▶ [Entries taken from a collection]:
>>>

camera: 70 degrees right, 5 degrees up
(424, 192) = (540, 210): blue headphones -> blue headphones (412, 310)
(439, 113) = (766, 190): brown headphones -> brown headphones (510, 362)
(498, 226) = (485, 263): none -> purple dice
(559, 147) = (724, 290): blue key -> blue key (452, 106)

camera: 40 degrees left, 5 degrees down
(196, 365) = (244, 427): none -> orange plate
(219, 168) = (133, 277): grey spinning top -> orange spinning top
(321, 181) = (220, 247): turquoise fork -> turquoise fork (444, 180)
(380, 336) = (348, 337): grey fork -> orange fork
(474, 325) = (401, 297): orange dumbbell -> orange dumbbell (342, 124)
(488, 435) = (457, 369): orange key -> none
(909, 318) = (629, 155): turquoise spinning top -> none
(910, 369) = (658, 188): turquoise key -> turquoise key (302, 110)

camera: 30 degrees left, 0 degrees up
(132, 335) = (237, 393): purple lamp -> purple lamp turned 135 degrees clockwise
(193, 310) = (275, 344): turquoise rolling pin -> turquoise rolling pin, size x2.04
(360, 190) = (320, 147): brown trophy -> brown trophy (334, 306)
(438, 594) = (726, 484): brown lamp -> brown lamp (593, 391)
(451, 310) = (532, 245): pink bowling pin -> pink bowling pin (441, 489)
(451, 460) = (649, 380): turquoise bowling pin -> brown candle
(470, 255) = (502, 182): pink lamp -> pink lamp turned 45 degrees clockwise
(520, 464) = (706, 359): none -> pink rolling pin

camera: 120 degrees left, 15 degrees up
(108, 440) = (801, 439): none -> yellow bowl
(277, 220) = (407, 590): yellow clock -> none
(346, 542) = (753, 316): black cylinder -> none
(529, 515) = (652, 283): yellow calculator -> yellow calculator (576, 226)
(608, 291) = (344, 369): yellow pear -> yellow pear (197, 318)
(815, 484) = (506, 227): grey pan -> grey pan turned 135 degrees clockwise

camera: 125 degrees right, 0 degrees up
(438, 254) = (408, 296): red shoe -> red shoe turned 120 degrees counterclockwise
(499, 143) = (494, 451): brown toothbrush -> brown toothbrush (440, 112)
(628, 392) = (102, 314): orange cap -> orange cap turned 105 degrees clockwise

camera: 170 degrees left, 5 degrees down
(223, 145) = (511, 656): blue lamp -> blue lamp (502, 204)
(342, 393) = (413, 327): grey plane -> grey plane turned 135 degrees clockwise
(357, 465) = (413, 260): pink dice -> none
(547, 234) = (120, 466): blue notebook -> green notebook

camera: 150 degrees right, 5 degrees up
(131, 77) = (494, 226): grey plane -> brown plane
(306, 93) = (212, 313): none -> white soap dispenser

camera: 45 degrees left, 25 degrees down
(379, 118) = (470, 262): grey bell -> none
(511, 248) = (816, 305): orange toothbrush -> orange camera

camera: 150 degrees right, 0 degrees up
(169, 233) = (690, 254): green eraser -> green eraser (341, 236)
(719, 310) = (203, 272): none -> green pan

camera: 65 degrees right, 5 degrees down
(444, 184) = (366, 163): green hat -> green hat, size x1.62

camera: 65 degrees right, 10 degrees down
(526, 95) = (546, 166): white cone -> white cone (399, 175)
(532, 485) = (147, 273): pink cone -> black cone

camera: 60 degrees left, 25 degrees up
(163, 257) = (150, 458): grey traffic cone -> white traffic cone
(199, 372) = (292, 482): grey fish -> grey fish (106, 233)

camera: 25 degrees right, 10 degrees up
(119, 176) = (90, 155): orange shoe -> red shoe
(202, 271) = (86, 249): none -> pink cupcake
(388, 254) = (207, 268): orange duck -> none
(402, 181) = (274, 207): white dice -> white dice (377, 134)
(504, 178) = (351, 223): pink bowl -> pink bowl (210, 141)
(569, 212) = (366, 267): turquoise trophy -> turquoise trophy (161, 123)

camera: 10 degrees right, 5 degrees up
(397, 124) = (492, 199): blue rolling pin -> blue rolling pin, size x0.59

<<<

▶ [Required action]: All that belongs in your answer is the stretch of entries above from the line with "(131, 77) = (494, 226): grey" through the line with "camera: 150 degrees right, 0 degrees up", printed exactly.

▶ [Output of the task]:
(131, 77) = (494, 226): grey plane -> brown plane
(306, 93) = (212, 313): none -> white soap dispenser

camera: 45 degrees left, 25 degrees down
(379, 118) = (470, 262): grey bell -> none
(511, 248) = (816, 305): orange toothbrush -> orange camera

camera: 150 degrees right, 0 degrees up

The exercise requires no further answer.